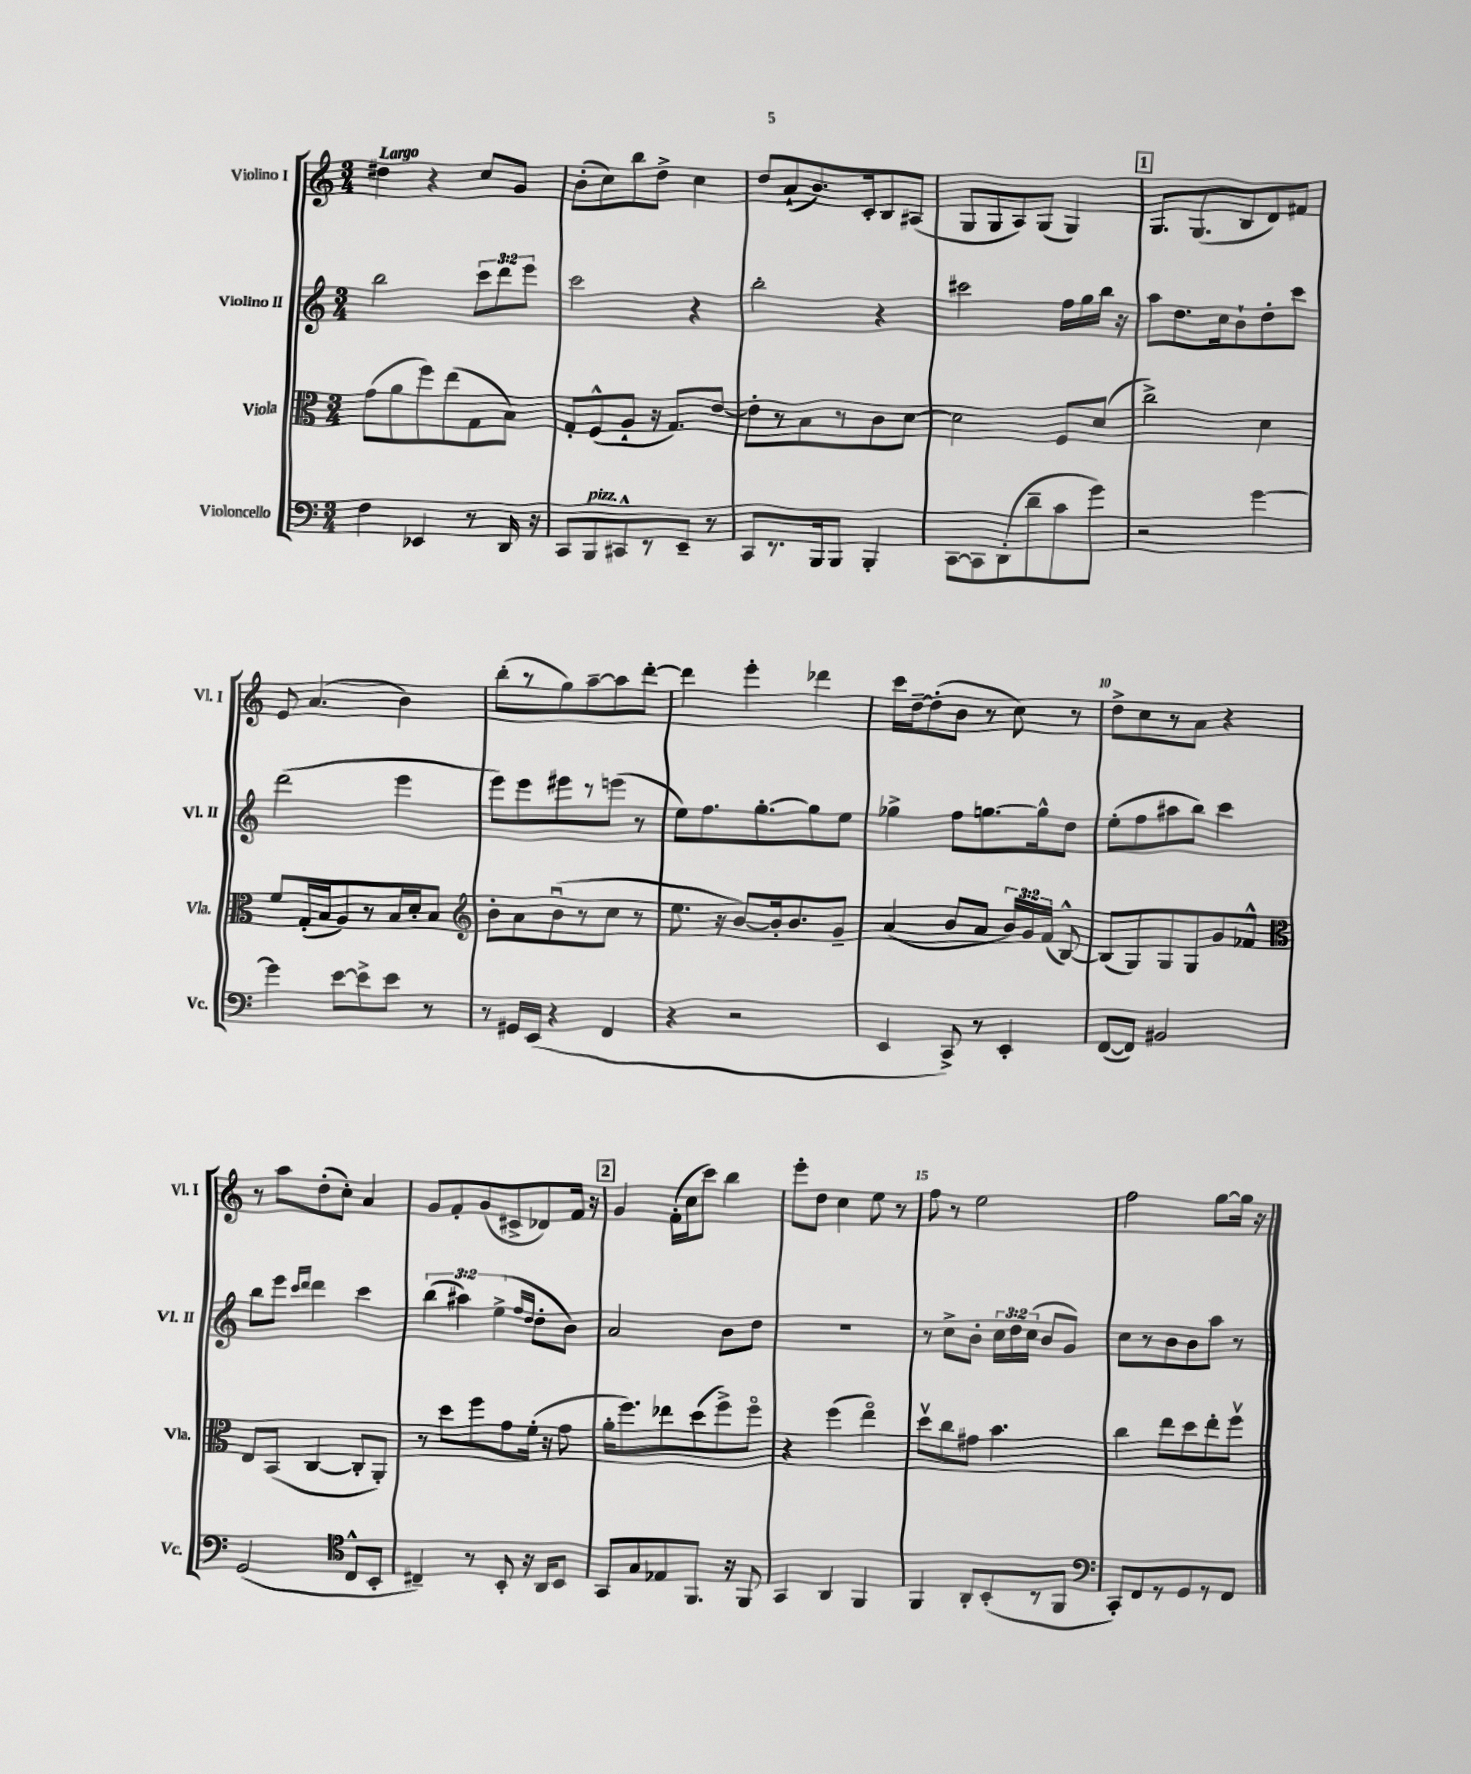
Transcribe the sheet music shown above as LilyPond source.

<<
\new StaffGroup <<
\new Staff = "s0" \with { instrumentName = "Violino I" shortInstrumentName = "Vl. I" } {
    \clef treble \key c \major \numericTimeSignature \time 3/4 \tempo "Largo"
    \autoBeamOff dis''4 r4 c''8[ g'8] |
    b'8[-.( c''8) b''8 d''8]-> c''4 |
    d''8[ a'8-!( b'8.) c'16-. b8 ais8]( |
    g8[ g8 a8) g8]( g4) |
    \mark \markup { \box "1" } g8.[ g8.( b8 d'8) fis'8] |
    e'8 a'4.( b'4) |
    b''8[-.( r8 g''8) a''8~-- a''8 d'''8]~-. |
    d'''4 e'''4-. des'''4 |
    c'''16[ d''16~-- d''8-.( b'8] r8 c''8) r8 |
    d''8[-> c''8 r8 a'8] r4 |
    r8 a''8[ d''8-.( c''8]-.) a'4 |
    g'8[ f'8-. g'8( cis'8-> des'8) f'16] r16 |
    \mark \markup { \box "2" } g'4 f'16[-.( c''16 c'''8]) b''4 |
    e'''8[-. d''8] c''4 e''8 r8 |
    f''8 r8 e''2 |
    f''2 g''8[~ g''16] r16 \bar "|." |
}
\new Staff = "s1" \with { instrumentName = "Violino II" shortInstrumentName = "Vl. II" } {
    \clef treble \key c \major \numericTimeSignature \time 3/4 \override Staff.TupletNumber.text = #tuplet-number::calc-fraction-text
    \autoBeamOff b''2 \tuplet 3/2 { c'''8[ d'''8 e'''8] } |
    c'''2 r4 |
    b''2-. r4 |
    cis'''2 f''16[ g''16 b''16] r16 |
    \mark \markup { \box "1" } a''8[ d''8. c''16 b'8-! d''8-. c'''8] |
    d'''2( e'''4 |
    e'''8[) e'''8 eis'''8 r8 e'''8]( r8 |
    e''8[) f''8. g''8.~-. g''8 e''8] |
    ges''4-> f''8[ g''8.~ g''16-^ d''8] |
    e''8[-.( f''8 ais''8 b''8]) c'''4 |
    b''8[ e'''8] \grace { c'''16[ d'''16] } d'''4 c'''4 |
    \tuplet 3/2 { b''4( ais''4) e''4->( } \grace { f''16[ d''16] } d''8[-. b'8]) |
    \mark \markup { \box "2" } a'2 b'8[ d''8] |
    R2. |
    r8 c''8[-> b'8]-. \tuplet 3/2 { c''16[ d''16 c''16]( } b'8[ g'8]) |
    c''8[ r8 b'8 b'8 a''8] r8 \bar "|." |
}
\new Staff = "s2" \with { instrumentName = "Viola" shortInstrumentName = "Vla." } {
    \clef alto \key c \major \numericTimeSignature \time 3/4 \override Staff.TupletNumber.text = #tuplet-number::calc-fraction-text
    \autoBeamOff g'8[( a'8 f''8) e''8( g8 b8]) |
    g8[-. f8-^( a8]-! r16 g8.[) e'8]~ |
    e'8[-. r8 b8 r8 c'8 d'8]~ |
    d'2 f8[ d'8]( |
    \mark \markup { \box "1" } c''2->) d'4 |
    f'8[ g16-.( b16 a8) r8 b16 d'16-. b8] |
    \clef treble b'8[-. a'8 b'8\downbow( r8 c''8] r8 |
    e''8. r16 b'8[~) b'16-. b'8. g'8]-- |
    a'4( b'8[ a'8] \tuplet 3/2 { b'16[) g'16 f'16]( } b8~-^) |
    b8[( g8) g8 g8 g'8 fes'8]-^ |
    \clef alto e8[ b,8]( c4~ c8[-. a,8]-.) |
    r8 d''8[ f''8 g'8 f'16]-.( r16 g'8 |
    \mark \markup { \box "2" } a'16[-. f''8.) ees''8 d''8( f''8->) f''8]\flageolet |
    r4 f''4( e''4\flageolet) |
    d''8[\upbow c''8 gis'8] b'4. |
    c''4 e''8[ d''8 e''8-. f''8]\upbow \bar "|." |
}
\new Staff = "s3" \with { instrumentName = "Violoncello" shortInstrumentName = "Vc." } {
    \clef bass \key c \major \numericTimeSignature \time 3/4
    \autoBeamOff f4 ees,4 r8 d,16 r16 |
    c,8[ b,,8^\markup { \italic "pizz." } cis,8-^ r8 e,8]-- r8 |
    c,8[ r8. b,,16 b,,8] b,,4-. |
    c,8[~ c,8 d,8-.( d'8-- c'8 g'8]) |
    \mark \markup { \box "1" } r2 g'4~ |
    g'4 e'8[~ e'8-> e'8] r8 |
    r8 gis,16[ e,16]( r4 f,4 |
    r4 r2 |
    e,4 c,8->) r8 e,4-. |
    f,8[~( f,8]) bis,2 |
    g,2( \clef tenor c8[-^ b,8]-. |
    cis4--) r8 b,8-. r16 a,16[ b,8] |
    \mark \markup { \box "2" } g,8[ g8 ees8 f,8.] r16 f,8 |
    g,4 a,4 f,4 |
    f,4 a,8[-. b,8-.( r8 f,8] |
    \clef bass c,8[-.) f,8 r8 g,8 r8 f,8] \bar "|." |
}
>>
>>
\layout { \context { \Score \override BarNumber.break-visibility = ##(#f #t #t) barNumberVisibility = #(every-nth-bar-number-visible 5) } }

★ ★ ★ ★ ★

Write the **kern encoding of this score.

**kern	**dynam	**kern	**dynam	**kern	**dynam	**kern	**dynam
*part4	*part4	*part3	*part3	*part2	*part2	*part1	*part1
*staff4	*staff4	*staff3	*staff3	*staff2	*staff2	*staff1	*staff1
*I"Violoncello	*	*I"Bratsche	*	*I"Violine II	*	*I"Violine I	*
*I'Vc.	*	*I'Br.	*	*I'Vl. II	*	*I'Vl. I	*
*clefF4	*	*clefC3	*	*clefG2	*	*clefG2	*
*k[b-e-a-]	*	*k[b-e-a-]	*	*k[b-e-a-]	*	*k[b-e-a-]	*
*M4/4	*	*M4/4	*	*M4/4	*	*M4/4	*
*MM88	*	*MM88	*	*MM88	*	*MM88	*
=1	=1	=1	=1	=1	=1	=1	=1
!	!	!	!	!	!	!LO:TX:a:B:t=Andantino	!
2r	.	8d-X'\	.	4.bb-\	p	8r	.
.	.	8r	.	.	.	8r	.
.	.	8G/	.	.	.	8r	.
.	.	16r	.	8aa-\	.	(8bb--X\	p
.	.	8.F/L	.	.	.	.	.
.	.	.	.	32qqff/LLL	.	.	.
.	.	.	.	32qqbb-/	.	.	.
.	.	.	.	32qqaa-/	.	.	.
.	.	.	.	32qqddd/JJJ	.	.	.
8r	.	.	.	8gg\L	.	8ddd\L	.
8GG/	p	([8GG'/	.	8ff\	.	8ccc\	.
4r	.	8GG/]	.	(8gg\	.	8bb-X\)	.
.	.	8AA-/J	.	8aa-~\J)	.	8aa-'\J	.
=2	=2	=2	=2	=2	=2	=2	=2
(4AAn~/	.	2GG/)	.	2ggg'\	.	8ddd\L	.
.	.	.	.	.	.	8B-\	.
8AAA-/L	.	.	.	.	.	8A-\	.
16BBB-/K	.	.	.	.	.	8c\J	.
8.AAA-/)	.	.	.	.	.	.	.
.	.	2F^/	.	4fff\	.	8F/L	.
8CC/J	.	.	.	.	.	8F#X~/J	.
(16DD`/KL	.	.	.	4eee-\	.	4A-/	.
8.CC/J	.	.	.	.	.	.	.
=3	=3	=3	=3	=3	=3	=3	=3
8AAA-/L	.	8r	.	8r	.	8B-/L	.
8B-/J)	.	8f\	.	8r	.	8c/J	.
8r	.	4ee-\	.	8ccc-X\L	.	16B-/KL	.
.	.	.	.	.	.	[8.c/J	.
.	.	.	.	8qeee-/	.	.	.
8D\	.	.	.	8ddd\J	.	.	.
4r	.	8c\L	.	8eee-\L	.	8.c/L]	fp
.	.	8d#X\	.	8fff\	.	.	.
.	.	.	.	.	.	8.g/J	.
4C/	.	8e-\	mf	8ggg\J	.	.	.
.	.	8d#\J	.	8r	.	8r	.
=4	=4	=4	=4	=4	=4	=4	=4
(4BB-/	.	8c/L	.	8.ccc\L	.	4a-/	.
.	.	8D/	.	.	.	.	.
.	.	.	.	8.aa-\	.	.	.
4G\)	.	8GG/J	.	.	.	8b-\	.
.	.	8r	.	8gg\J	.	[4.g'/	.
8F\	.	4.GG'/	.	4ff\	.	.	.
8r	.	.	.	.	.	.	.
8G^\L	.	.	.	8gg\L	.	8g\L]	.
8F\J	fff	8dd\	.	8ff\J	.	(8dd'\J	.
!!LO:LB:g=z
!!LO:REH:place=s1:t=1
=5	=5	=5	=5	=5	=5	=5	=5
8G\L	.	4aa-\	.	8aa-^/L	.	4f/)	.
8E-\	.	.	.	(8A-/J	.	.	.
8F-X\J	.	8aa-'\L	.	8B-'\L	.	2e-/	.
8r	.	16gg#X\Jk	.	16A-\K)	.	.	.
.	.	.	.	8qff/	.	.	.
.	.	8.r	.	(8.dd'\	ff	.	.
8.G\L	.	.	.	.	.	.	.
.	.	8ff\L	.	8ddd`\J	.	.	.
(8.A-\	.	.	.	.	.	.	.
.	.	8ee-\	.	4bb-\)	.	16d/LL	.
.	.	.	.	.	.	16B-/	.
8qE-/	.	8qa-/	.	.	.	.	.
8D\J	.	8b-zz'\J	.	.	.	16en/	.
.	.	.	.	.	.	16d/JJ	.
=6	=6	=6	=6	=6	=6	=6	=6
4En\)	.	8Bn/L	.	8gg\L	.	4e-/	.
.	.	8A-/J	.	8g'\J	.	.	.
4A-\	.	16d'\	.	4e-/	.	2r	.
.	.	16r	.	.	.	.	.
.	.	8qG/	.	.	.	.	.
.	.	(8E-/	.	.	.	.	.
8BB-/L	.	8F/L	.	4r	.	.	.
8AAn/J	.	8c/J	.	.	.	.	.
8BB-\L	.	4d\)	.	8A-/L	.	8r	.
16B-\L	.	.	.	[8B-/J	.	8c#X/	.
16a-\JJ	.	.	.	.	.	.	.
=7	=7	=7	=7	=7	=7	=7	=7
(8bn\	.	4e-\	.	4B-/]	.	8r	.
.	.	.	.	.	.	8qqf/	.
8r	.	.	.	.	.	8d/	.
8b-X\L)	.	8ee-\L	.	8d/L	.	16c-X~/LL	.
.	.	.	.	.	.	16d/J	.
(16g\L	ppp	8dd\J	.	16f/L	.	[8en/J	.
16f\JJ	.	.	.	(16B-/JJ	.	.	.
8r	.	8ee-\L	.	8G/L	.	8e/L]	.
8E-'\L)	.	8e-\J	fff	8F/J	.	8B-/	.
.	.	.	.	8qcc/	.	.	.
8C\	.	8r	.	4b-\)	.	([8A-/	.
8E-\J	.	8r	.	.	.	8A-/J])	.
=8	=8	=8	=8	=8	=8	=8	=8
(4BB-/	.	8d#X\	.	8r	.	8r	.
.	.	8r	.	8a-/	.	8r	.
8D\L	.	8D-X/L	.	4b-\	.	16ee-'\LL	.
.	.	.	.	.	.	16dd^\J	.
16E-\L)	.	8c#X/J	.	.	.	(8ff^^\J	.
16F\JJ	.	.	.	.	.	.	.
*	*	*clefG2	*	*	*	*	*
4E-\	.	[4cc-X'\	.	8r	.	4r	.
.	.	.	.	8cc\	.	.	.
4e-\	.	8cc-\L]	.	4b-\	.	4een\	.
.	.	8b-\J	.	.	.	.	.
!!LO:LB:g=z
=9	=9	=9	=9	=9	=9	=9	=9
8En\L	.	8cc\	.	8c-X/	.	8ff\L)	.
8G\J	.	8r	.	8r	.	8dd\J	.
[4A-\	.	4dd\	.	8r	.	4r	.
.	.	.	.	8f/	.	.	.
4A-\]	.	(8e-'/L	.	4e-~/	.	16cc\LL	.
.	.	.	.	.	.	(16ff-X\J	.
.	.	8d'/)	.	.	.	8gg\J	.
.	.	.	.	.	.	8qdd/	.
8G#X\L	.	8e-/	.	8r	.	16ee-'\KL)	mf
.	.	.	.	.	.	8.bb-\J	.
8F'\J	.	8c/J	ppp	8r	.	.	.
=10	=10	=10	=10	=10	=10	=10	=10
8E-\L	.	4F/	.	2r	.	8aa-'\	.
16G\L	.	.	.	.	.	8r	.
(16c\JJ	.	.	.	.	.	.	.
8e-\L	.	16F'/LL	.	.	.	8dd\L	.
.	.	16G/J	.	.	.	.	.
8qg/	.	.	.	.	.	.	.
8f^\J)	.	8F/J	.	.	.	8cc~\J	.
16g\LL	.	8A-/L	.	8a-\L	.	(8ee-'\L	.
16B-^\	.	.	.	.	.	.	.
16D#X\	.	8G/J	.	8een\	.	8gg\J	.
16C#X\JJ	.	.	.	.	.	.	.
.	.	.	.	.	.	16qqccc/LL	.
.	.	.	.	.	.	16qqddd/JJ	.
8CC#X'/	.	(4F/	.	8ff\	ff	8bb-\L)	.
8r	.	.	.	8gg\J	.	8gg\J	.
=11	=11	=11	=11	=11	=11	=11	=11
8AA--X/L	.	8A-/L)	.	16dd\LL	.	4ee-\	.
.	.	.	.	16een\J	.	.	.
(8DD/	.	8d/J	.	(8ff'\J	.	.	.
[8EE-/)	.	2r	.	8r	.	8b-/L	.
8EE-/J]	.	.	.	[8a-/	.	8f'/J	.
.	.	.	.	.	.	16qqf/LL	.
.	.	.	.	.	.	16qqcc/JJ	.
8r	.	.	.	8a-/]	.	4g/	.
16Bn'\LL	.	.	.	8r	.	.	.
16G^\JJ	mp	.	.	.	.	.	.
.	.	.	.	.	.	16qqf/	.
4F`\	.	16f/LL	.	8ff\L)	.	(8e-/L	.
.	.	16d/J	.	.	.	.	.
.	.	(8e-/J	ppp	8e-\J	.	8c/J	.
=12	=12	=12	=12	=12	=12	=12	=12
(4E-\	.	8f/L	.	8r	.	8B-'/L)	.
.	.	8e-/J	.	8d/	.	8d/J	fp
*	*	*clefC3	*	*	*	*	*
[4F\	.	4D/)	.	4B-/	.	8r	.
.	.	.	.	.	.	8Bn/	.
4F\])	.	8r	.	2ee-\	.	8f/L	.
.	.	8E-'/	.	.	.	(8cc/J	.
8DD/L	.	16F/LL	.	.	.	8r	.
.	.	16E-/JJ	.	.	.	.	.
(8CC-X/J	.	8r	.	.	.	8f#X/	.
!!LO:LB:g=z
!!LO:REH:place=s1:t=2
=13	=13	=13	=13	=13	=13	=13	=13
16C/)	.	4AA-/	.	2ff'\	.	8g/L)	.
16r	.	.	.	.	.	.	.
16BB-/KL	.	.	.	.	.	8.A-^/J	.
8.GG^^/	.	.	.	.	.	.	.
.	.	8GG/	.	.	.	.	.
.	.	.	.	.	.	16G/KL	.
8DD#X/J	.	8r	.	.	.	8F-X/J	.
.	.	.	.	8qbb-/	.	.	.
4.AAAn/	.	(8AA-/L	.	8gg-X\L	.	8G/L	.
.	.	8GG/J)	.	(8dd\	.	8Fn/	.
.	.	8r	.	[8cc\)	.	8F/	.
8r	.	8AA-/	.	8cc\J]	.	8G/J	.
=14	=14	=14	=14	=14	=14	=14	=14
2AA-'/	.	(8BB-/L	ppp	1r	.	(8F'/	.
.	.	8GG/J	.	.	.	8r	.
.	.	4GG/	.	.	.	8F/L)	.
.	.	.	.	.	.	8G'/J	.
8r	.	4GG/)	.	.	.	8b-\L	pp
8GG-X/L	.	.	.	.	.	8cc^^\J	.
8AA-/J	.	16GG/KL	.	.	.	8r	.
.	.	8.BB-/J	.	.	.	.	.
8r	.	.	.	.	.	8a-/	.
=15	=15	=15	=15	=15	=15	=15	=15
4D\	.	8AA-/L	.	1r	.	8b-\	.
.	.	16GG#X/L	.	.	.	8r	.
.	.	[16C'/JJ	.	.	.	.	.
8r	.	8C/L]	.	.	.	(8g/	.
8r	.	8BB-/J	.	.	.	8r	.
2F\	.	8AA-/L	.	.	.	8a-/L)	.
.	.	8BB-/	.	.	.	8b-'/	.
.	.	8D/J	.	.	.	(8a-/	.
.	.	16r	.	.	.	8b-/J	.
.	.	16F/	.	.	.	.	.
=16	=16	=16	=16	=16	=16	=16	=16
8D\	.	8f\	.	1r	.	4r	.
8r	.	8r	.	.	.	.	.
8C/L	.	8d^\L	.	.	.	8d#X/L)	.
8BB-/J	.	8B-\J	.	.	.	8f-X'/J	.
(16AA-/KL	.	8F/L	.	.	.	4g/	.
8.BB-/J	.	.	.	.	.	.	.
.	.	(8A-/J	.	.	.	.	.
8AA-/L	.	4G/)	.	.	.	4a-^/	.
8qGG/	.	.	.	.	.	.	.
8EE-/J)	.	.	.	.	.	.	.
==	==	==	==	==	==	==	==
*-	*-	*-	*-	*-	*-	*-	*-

★ ★ ★ ★ ★

*Exercise:* Extract each line in the entries above that contains the string "Violoncello".

*Response:*
\new Staff = "s3" \with { instrumentName = "Violoncello" shortInstrumentName = "Vc." } {
*I"Violoncello	*	*I"Bratsche	*	*I"Violine II	*	*I"Violine I	*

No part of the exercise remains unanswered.